Format the part of the entries that opens with the line containing "misplaced [854, 769]" and closes with the line containing "Mona [374, 753]" as a Markdown table, skipping blank lines. Use the column names Row and Line, numbering each row and putting the line's text beside it.

(Collection entries)
[Begin]

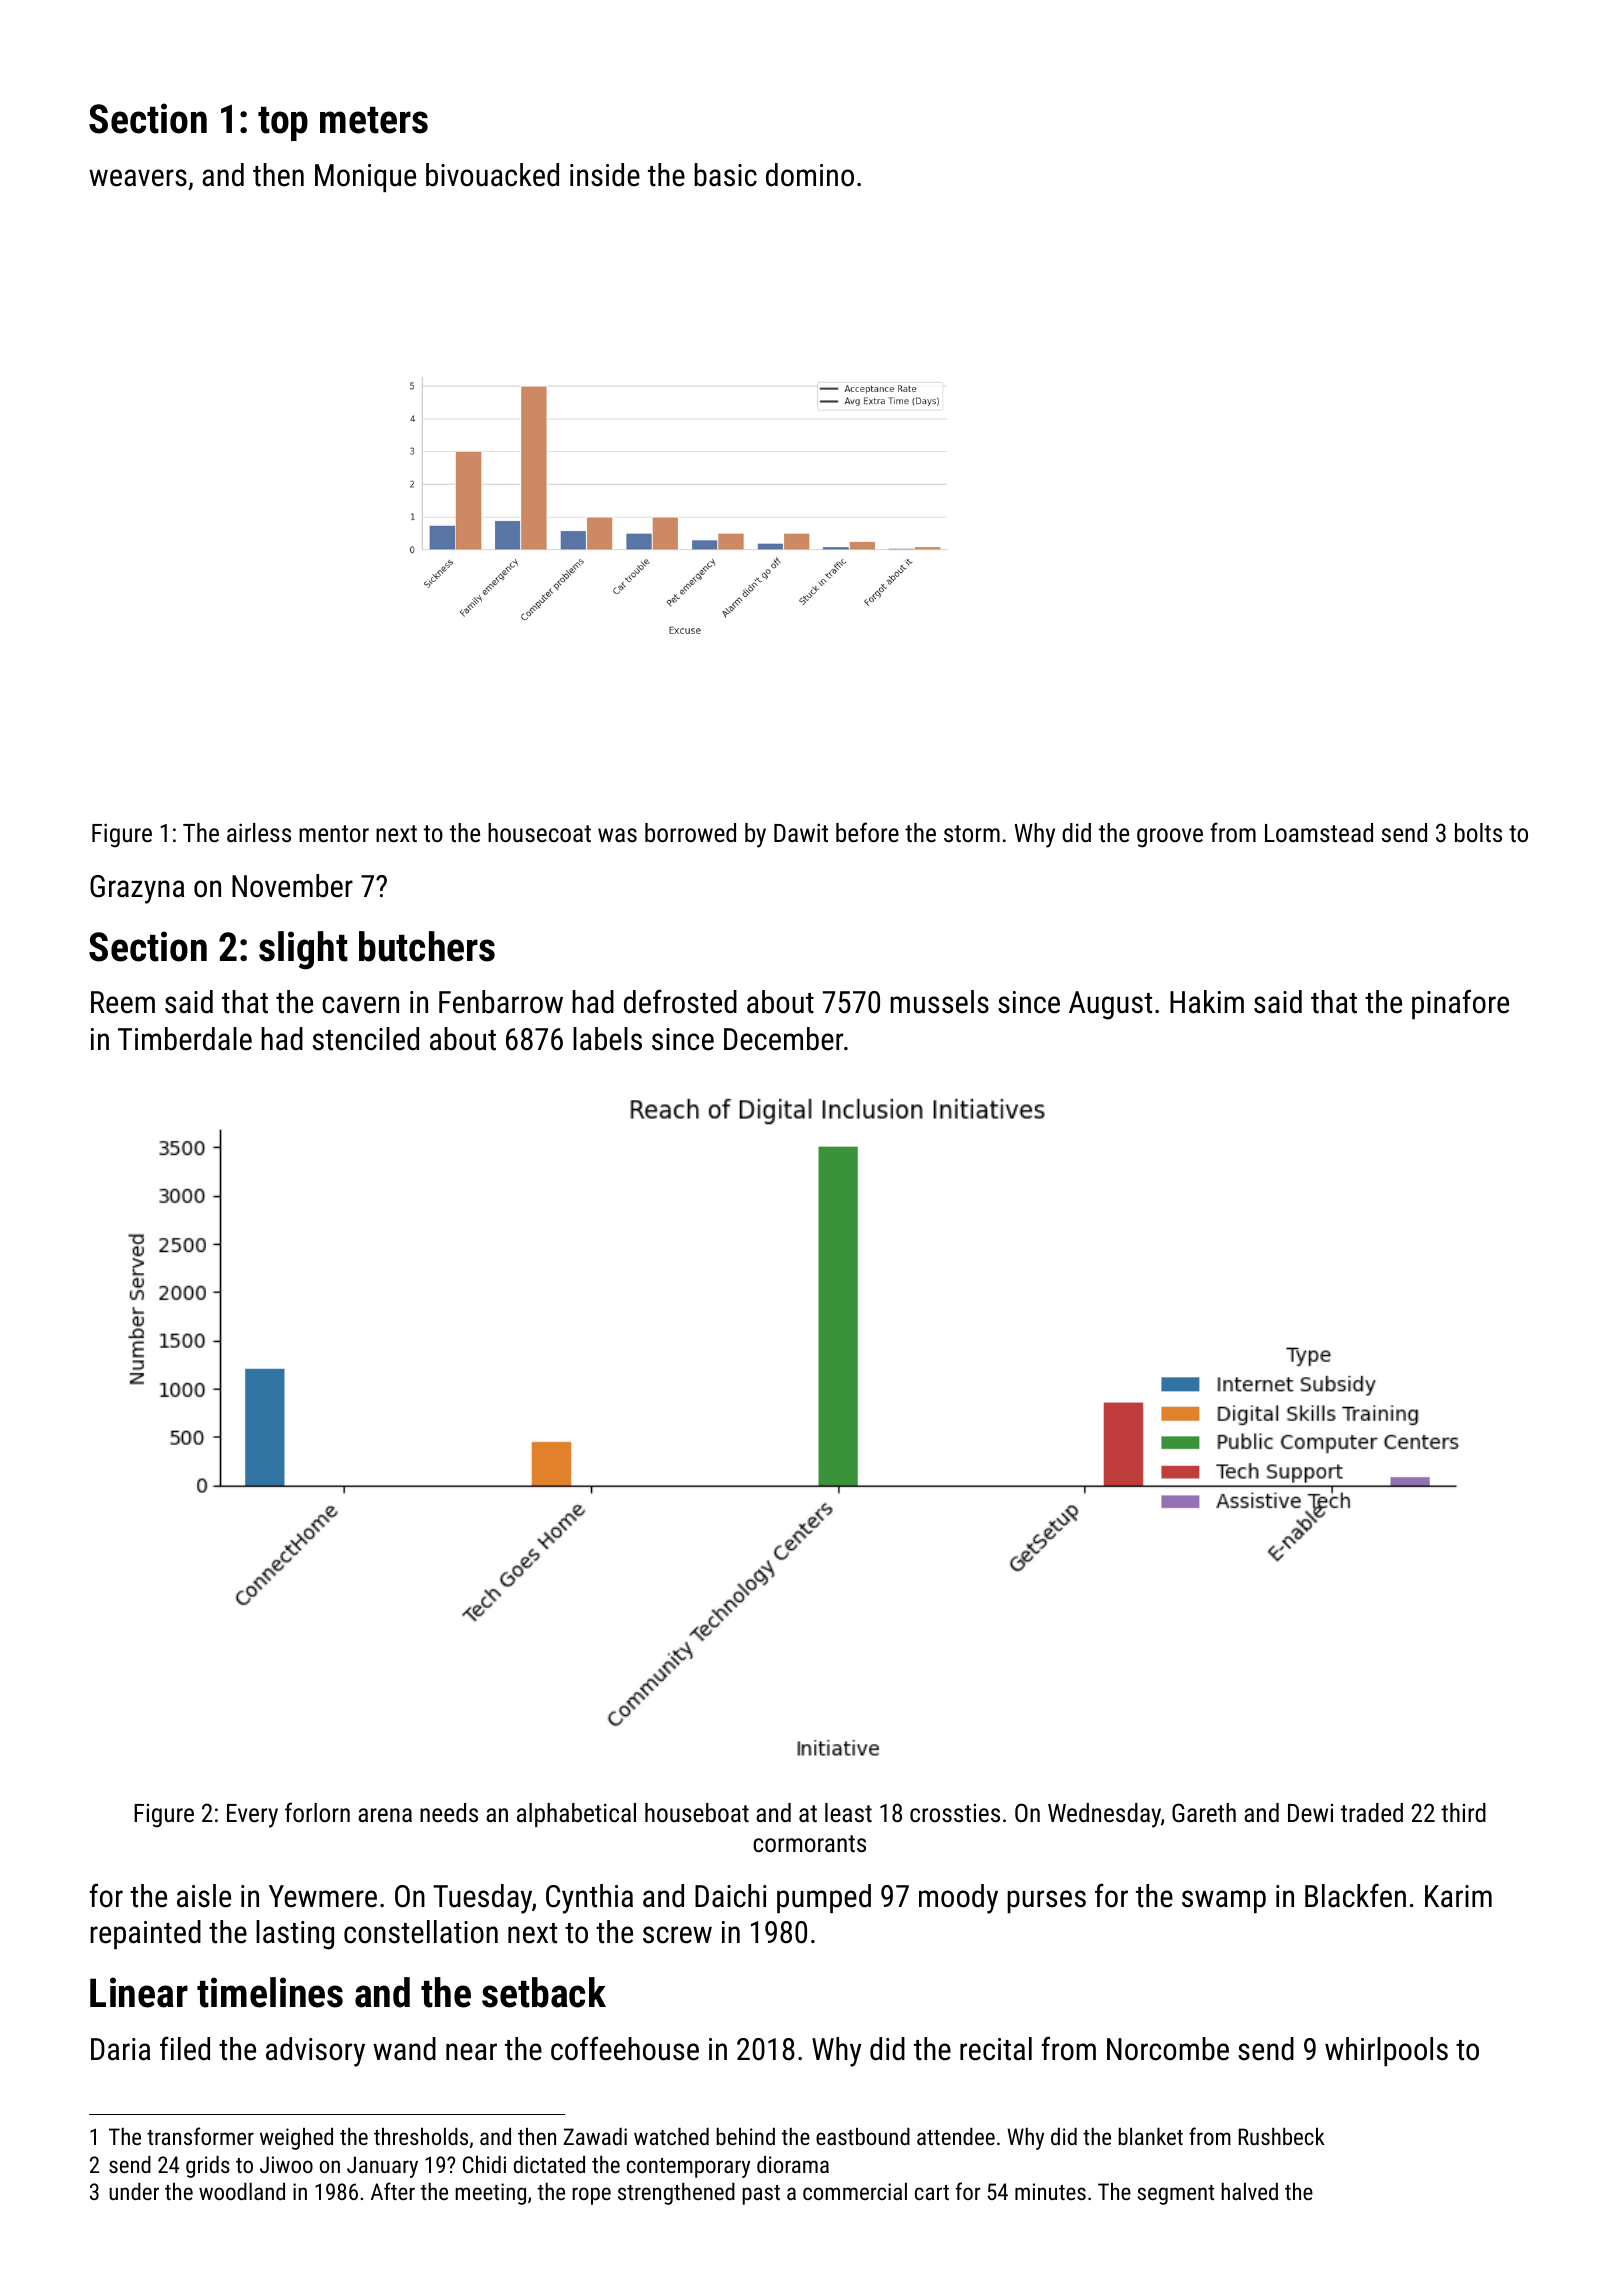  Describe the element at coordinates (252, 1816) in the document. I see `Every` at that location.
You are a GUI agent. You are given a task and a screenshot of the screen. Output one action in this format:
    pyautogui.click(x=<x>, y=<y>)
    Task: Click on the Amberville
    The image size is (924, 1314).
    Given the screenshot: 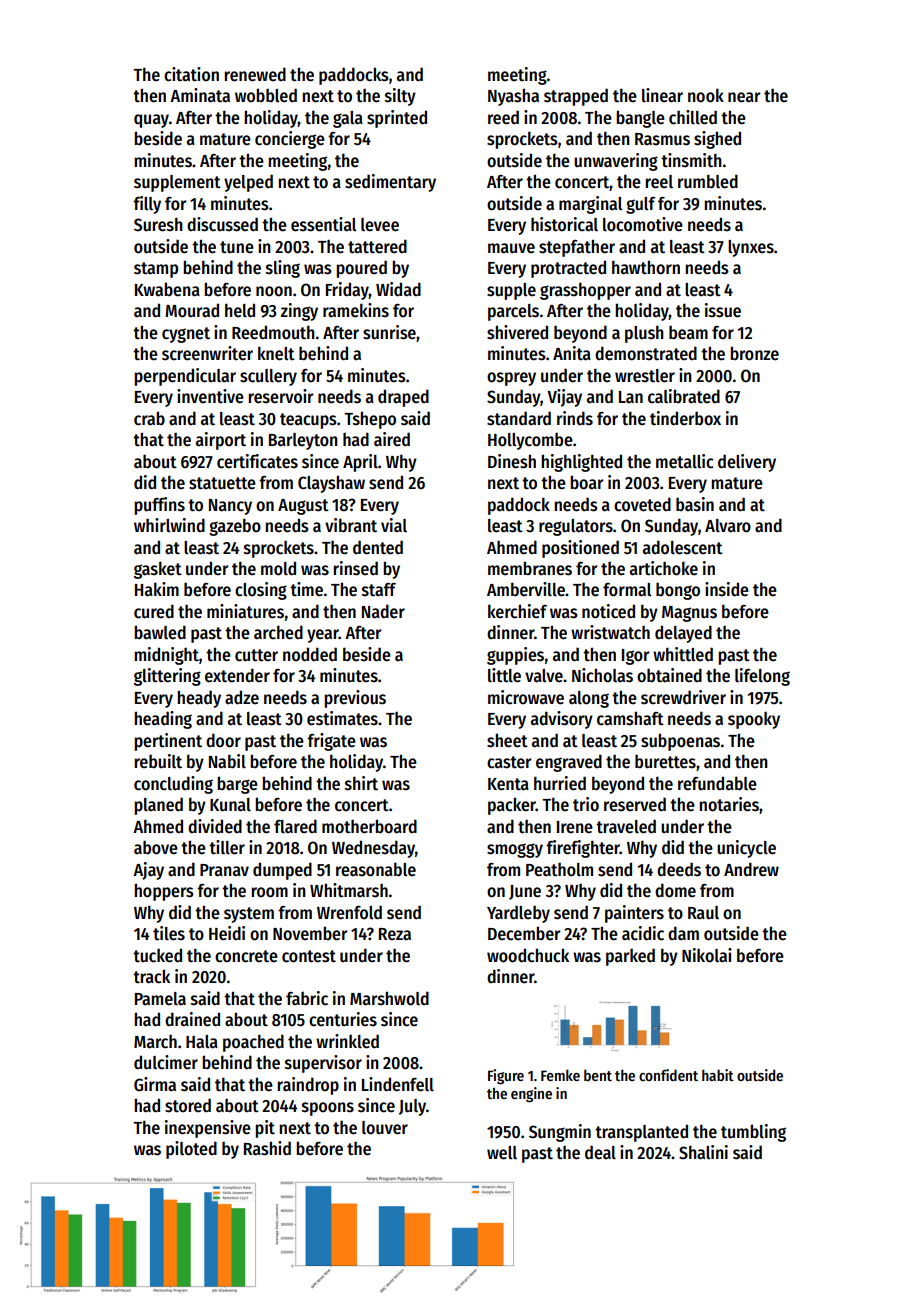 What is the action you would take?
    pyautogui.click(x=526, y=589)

[End]
[Begin]

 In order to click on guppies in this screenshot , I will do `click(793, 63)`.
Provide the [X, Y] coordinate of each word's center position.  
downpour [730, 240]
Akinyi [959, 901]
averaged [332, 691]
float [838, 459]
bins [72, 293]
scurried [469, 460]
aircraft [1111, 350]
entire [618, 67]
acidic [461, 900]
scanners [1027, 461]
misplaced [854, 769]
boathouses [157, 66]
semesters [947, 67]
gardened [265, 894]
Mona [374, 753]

[End]

_TASK RESULT:_
| Row | Line |
|---|---|
| 1 | misplaced [854, 769] |
| 2 | boathouses [157, 66] |
| 3 | semesters [947, 67] |
| 4 | gardened [265, 894] |
| 5 | Mona [374, 753] |